• [BRIEF]
Only one stretch of the listing below is wanted. Begin at the line that has "pink slope B5:C6", stop after the line that has "grey slope C9:C10", and repeat every line in between exactly.
═════ AVAILABLE RECORDS ═════
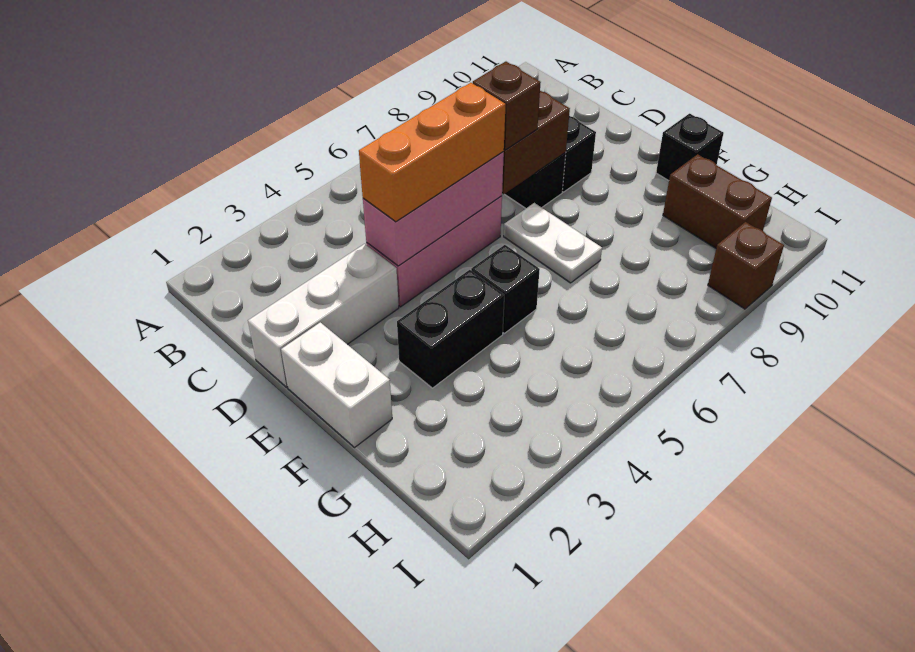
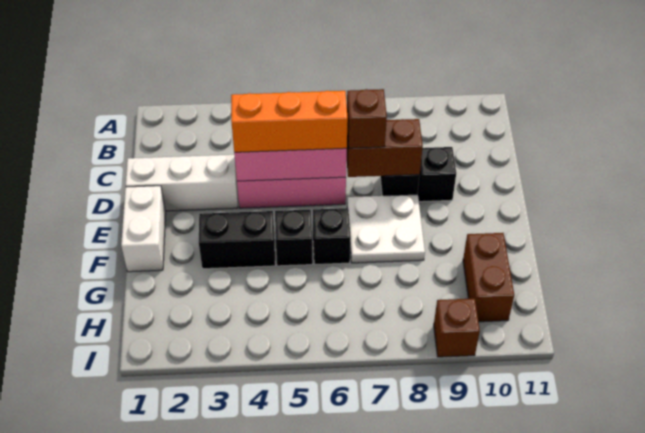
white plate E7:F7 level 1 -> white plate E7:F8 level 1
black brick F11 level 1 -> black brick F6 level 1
═════
═════ AVAILABLE RECORDS ═════
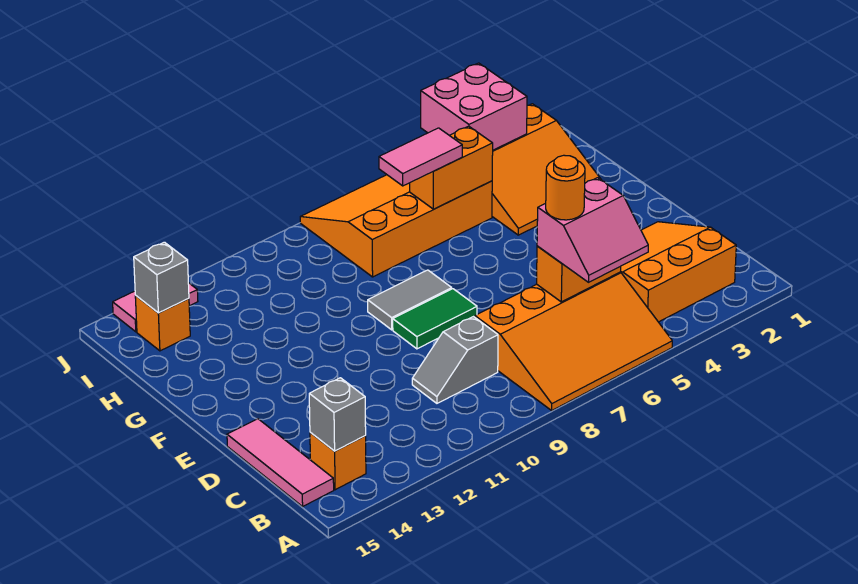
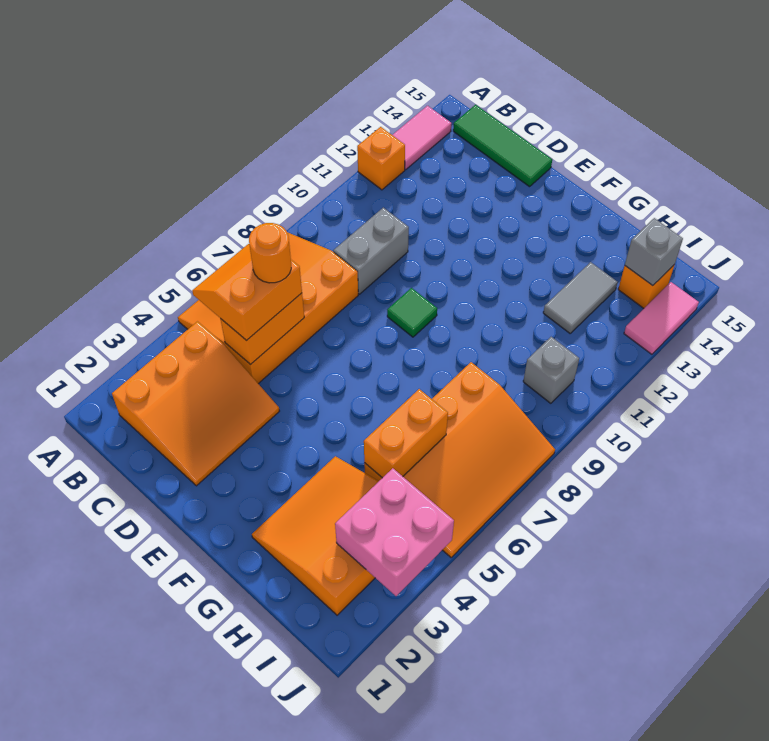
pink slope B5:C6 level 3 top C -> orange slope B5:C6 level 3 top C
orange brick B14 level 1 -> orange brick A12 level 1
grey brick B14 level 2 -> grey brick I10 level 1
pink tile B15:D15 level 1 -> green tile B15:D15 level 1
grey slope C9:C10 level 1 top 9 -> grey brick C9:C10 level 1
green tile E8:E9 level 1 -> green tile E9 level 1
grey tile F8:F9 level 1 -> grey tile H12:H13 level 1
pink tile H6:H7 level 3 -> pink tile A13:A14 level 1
═════
• [FINAL ANSWER]
pink slope B5:C6 level 3 top C -> orange slope B5:C6 level 3 top C
orange brick B14 level 1 -> orange brick A12 level 1
grey brick B14 level 2 -> grey brick I10 level 1
pink tile B15:D15 level 1 -> green tile B15:D15 level 1
grey slope C9:C10 level 1 top 9 -> grey brick C9:C10 level 1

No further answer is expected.